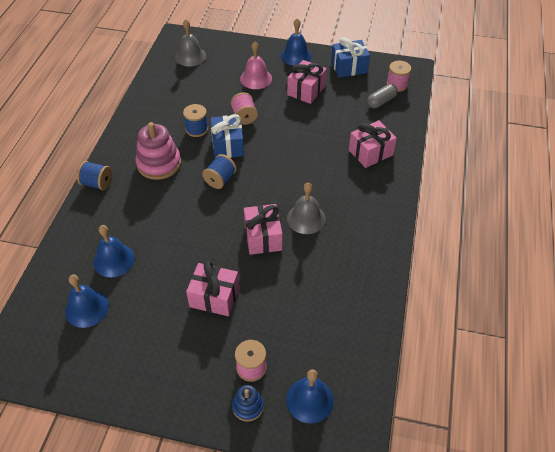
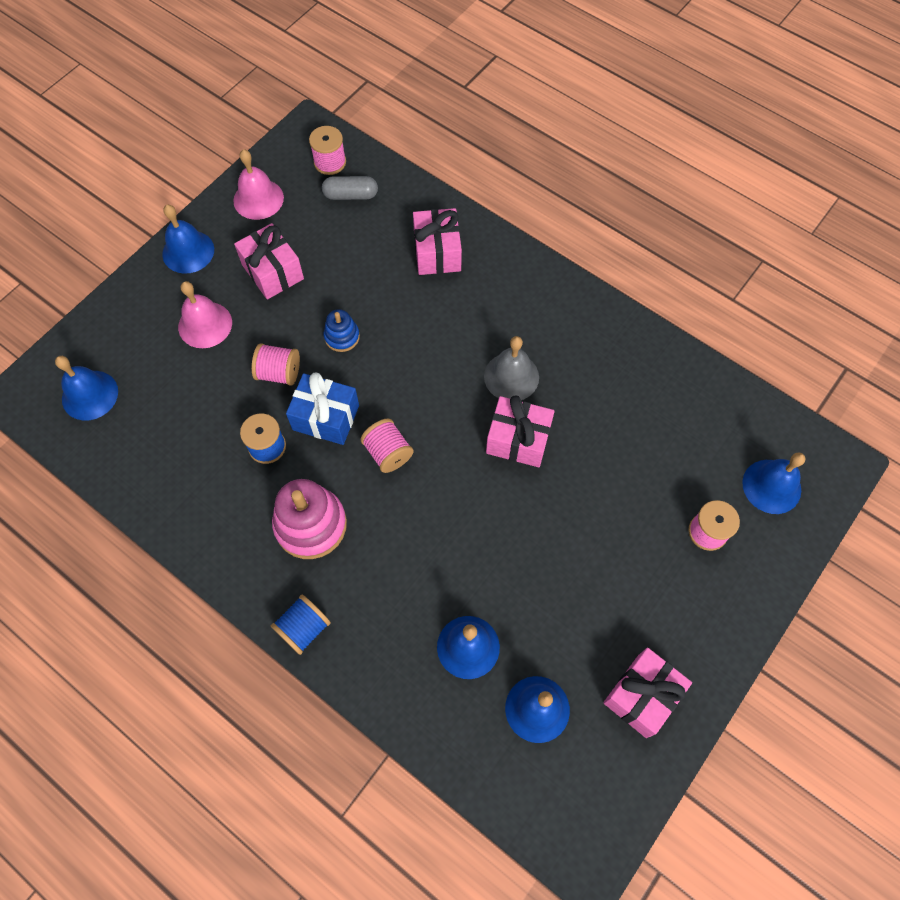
camera: 65 degrees left, 15 degrees up
grey bell [175,19,206,67] -> blue bell [55,356,118,420]
pink gift [186,261,239,316] -> pink gift moved to [603,648,692,738]
blue spool [202,154,237,189] -> pink spool [360,418,414,473]
blue stacking toy [232,385,264,422] -> blue stacking toy moved to [324,309,360,352]
blue gift [331,37,370,78] -> pink bell [233,149,284,220]
grey capsule [367,84,398,108] -> grey capsule turned 75 degrees counterclockwise [322,176,378,200]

::::

→ **Your task**: Among the lines of the preceding data, which ones hold the word "degrees"? List them.

→ **Solution for this task**:
camera: 65 degrees left, 15 degrees up
grey capsule [367,84,398,108] -> grey capsule turned 75 degrees counterclockwise [322,176,378,200]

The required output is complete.